* [Requirement] Copy whichever lines of the data hold the word "RESET".

* [Excerpted records]
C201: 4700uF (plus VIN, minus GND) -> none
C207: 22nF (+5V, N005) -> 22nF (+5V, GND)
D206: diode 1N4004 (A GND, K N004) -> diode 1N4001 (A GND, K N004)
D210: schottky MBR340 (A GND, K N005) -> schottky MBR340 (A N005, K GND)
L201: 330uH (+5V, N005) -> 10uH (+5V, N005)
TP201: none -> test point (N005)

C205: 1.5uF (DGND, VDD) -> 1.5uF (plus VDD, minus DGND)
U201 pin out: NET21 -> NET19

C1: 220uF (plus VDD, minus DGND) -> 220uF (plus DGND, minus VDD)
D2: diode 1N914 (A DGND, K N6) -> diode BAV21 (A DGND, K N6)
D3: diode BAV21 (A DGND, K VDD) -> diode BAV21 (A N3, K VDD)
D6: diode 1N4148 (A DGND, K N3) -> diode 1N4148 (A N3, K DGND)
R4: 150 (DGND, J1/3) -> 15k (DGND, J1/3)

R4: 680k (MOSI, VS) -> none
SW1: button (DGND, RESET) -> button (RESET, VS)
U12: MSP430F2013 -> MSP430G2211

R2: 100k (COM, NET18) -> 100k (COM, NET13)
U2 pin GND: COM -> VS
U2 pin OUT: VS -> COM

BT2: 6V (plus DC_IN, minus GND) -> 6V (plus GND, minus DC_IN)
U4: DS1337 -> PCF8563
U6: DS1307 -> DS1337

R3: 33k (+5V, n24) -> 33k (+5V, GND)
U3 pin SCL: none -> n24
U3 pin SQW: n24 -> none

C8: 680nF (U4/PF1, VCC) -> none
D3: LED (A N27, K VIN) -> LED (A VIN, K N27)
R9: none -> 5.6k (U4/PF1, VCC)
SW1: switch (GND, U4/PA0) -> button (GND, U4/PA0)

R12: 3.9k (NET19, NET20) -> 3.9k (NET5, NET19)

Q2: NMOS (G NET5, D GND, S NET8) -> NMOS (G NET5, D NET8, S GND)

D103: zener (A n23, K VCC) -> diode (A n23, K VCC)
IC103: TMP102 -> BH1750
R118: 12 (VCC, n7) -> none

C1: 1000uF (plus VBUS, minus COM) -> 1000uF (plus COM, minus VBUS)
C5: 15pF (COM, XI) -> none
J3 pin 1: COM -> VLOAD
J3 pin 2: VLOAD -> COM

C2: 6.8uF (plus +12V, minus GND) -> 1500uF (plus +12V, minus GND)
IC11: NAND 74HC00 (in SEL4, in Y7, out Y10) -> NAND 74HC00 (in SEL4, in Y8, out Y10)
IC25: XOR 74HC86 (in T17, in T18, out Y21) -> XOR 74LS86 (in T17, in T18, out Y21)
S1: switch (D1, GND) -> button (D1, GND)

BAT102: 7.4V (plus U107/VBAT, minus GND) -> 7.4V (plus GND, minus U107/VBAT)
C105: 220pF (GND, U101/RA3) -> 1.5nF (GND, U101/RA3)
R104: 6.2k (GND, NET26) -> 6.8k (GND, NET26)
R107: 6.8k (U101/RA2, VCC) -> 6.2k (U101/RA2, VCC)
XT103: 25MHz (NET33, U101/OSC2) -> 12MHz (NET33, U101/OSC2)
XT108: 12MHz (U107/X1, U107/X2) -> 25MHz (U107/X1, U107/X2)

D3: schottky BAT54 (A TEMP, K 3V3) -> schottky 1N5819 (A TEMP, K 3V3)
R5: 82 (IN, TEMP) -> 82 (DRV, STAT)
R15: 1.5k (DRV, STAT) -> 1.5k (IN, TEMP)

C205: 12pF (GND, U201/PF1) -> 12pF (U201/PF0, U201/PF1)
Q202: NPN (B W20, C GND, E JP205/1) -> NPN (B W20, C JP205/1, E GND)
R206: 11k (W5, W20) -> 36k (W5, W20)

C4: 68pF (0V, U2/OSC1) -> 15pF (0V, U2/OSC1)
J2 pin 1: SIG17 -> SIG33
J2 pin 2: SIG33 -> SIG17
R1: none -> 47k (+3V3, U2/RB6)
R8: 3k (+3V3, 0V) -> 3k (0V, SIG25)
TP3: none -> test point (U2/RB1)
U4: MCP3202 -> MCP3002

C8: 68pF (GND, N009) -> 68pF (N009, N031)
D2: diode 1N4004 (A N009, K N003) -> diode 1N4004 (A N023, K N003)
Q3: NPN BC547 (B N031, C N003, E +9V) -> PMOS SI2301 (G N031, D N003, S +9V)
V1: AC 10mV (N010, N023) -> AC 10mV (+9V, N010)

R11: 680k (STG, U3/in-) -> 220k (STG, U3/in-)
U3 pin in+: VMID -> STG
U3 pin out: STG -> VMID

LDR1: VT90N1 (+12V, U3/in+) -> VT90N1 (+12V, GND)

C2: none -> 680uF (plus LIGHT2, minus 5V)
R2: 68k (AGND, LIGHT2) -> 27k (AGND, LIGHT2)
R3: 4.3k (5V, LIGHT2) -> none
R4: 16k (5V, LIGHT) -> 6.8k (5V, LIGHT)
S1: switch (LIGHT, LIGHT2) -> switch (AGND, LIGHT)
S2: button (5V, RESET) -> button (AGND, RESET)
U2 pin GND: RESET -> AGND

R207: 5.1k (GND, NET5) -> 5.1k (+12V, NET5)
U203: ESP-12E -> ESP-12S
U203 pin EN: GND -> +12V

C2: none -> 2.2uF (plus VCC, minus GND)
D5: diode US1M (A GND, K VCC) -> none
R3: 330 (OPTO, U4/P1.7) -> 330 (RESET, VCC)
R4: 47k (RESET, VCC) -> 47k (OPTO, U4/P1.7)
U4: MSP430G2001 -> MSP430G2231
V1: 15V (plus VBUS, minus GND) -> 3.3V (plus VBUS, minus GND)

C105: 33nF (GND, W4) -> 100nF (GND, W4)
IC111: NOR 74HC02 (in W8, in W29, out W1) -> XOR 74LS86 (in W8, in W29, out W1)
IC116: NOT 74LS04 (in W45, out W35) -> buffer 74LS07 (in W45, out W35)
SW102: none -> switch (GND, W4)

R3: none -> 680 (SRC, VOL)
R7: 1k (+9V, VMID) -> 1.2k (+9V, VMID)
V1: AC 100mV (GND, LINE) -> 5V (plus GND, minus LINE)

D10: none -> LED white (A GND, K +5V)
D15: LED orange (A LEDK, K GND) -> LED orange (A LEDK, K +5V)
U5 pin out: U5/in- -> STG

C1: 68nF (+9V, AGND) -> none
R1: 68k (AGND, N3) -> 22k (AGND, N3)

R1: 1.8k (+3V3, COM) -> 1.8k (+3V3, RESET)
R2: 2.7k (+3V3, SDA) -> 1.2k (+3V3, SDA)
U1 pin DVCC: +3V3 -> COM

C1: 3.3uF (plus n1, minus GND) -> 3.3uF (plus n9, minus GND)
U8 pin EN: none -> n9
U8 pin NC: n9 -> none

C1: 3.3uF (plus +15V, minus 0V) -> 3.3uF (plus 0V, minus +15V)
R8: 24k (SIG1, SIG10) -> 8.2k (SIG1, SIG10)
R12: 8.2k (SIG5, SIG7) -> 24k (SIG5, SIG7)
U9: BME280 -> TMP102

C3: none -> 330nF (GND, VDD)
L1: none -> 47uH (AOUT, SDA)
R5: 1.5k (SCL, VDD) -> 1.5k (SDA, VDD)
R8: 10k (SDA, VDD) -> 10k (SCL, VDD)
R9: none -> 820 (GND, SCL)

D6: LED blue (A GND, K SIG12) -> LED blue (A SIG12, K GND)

* [Solution to the exercise]
SW1: button (DGND, RESET) -> button (RESET, VS)
S2: button (5V, RESET) -> button (AGND, RESET)
U2 pin GND: RESET -> AGND
R3: 330 (OPTO, U4/P1.7) -> 330 (RESET, VCC)
R4: 47k (RESET, VCC) -> 47k (OPTO, U4/P1.7)
R1: 1.8k (+3V3, COM) -> 1.8k (+3V3, RESET)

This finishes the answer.